[Saved data entries]
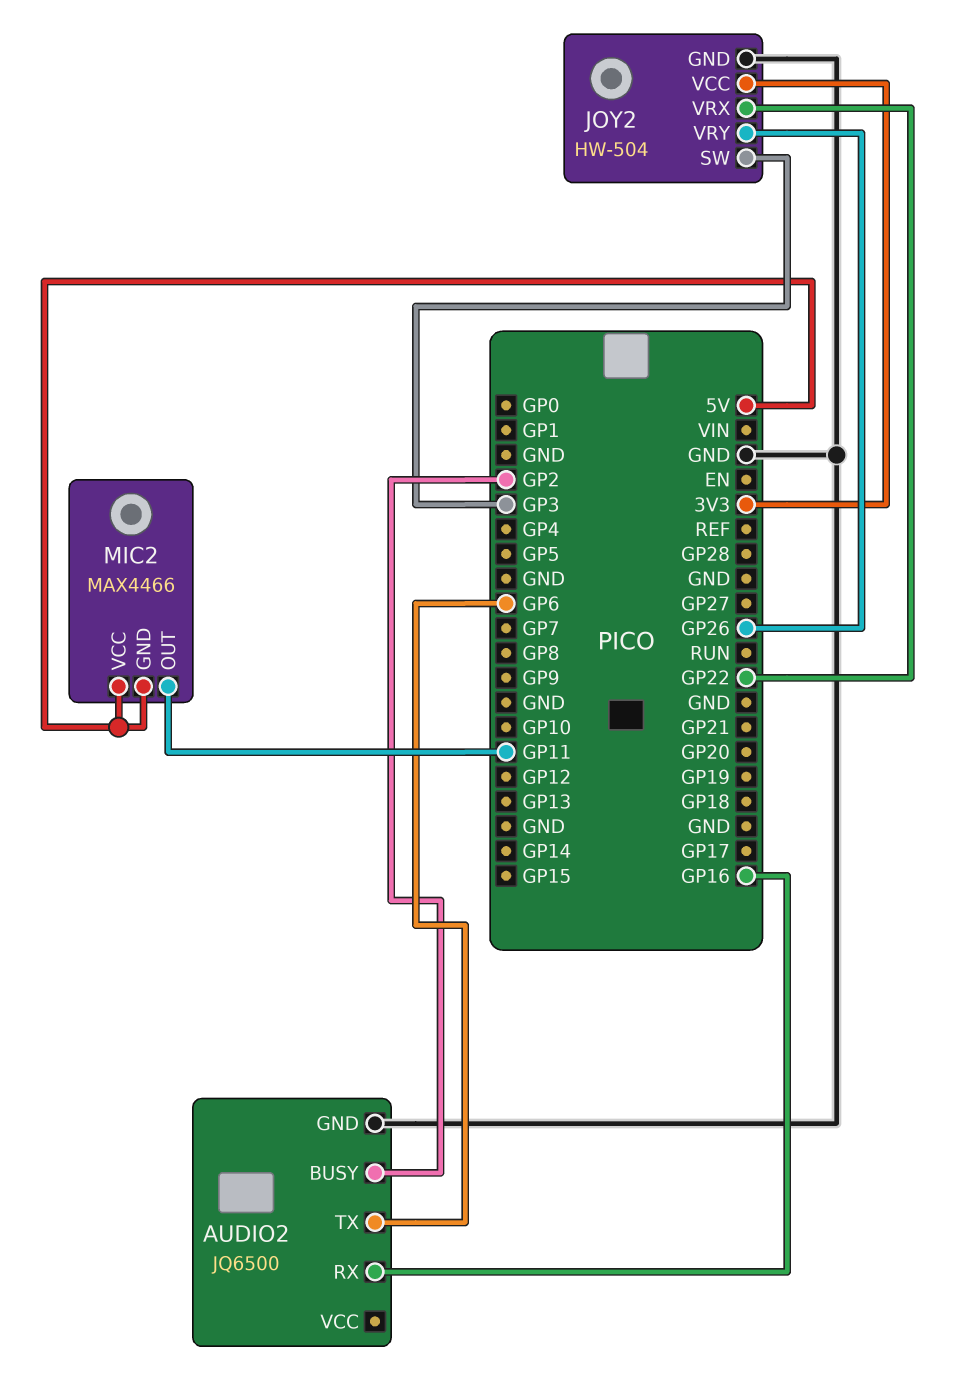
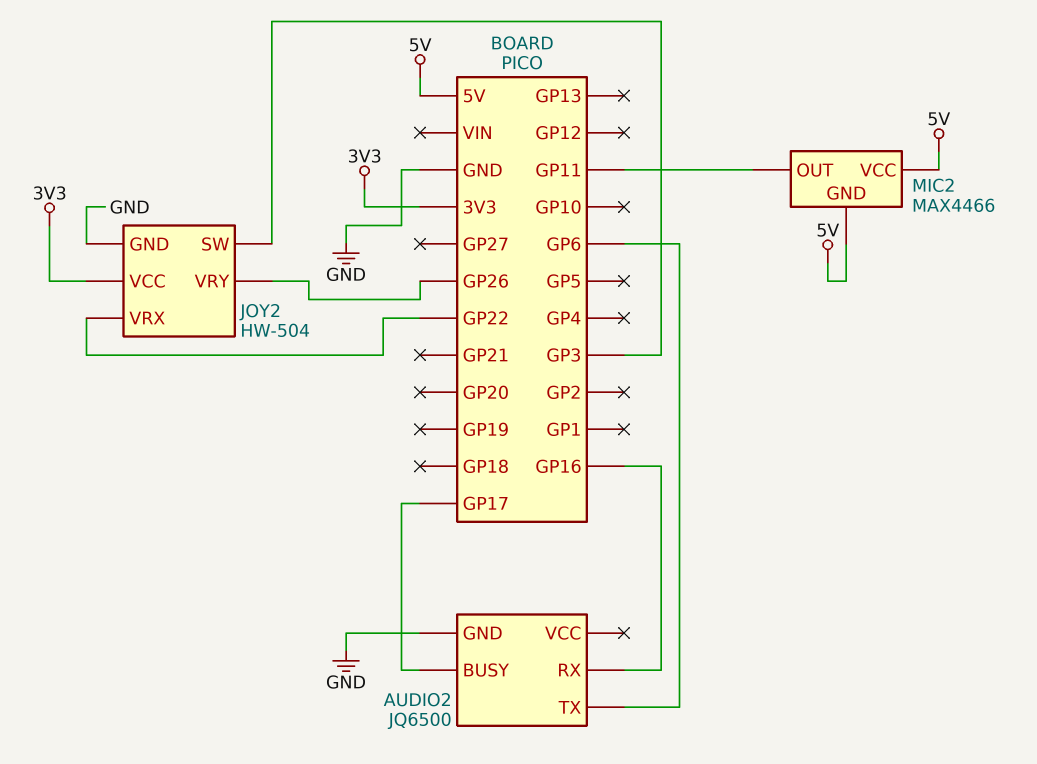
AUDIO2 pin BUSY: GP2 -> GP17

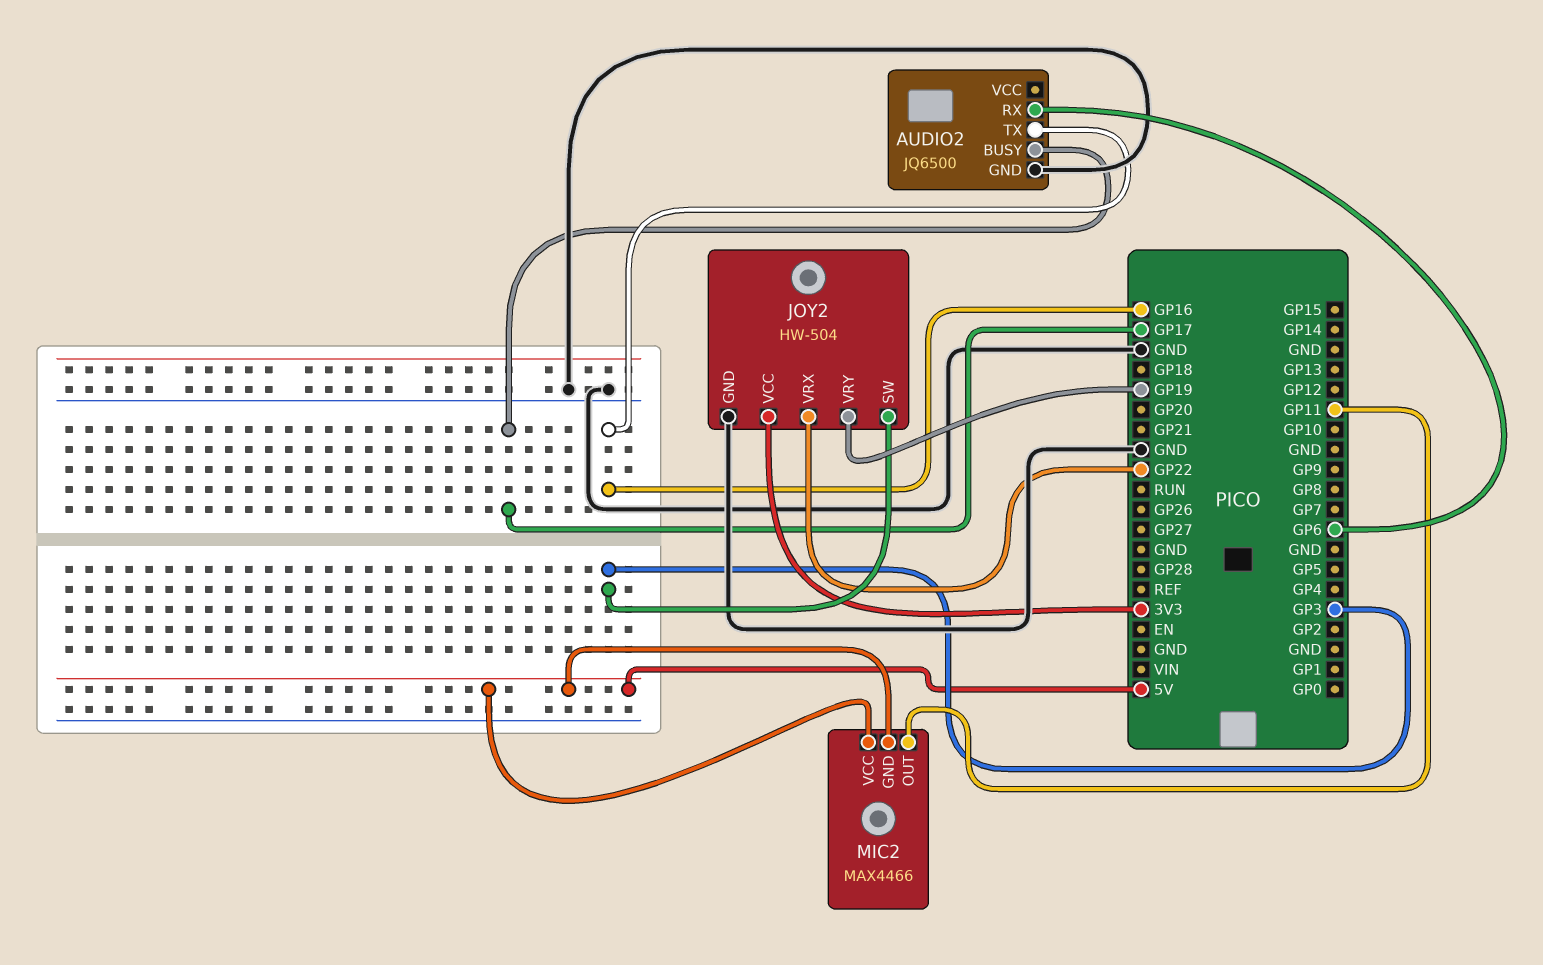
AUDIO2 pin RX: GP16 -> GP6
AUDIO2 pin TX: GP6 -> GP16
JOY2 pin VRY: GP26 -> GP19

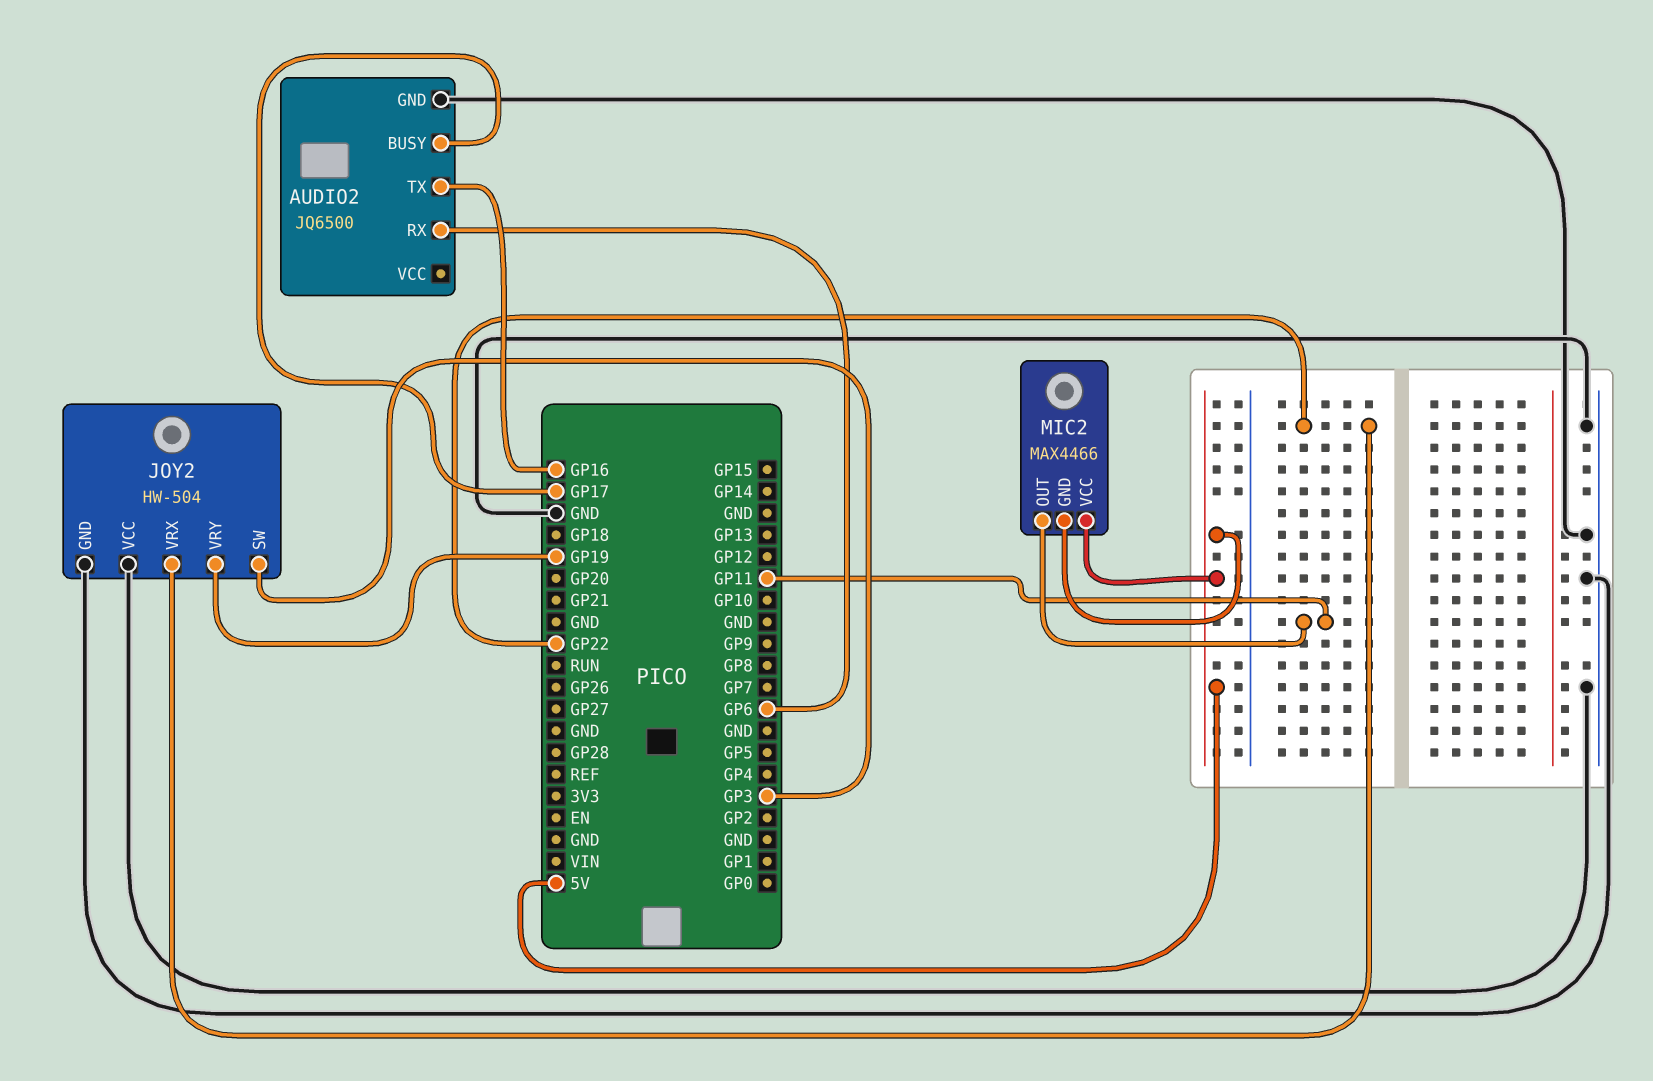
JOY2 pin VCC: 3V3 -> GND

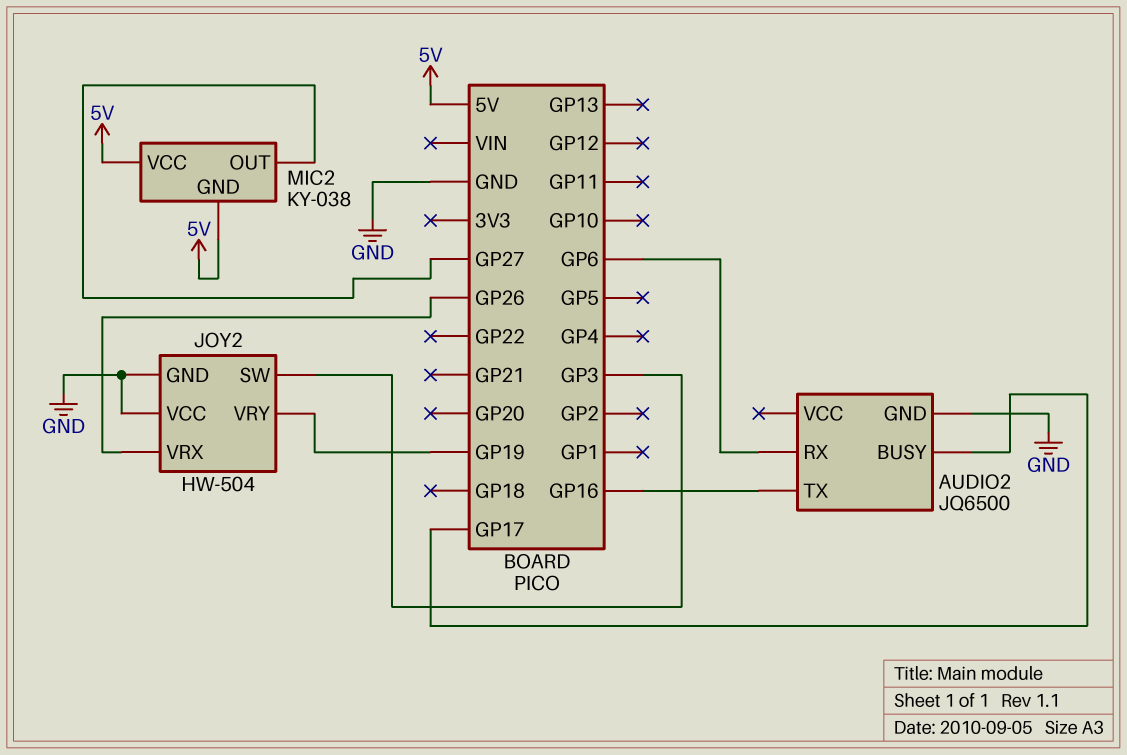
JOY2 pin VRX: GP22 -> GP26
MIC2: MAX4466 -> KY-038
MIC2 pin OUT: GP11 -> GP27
...
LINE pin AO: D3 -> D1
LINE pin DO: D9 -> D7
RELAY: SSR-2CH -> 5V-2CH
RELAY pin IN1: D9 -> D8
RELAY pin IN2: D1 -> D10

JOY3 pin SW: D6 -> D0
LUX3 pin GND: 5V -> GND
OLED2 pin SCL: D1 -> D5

▶ _Exercise objective_:
Considering the records above, how many lines hold "RELAY"? Please answer with only the number.

▶ _Response_:
3